* _TRY IT_: Report back every line in the data that includes the string "purple".

* _MATERIAL FOR THIS TASK_:
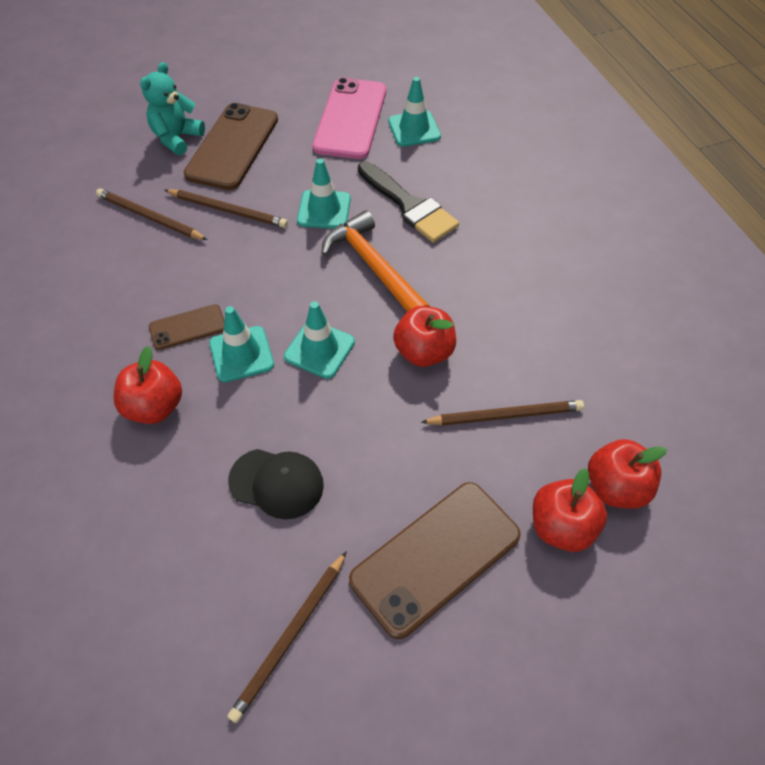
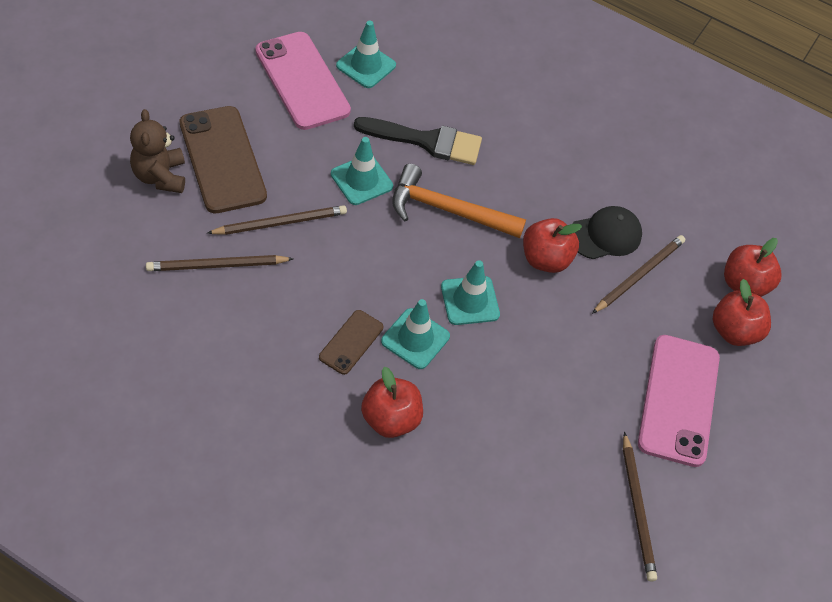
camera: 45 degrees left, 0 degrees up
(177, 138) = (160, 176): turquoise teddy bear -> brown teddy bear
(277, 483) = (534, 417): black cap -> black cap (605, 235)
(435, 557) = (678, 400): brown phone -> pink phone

---

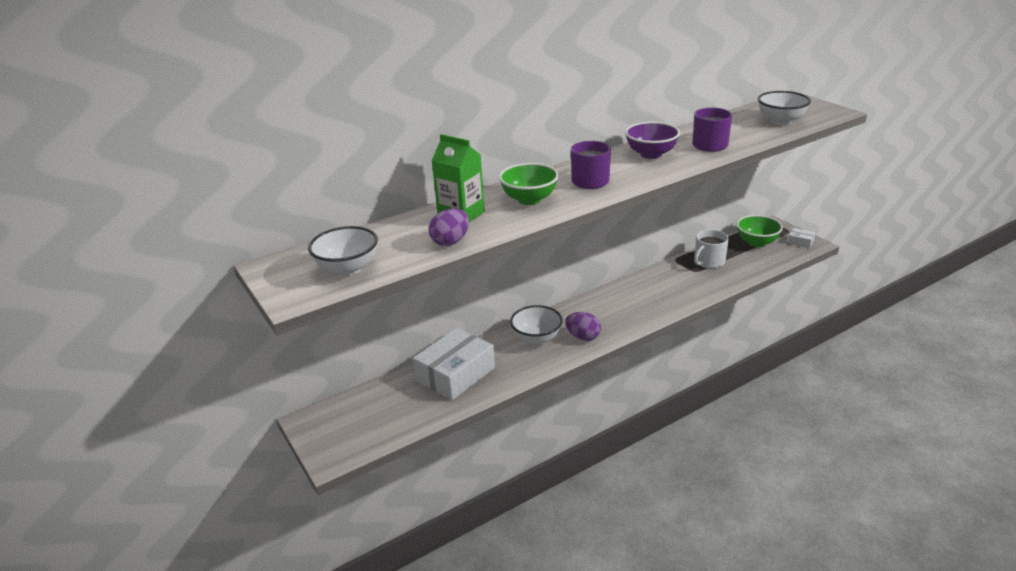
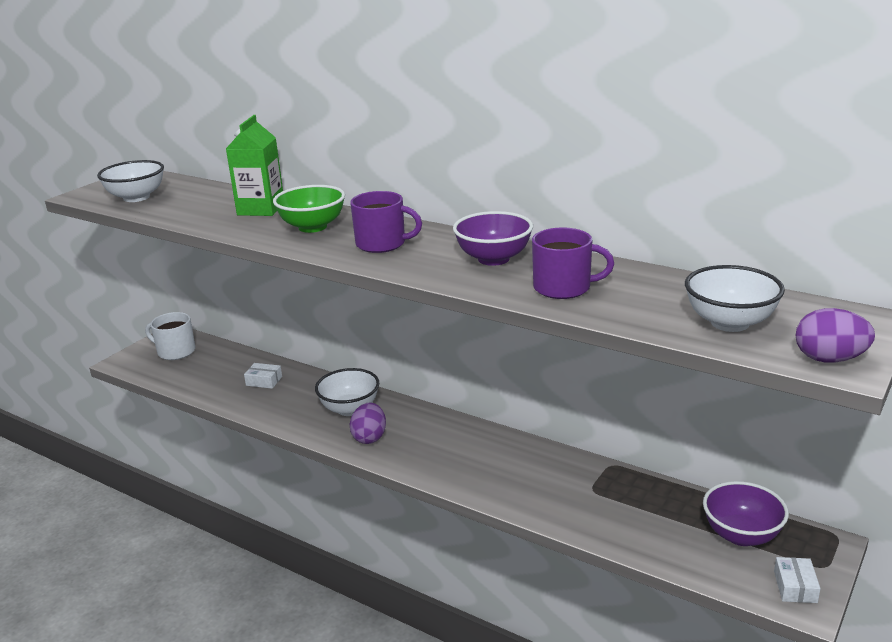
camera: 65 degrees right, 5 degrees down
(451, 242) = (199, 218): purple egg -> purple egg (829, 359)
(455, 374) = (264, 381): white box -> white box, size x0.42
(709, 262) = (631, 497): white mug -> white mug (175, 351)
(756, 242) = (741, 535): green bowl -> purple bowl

* _RESULT FOR THIS EXERCISE_:
(451, 242) = (199, 218): purple egg -> purple egg (829, 359)
(756, 242) = (741, 535): green bowl -> purple bowl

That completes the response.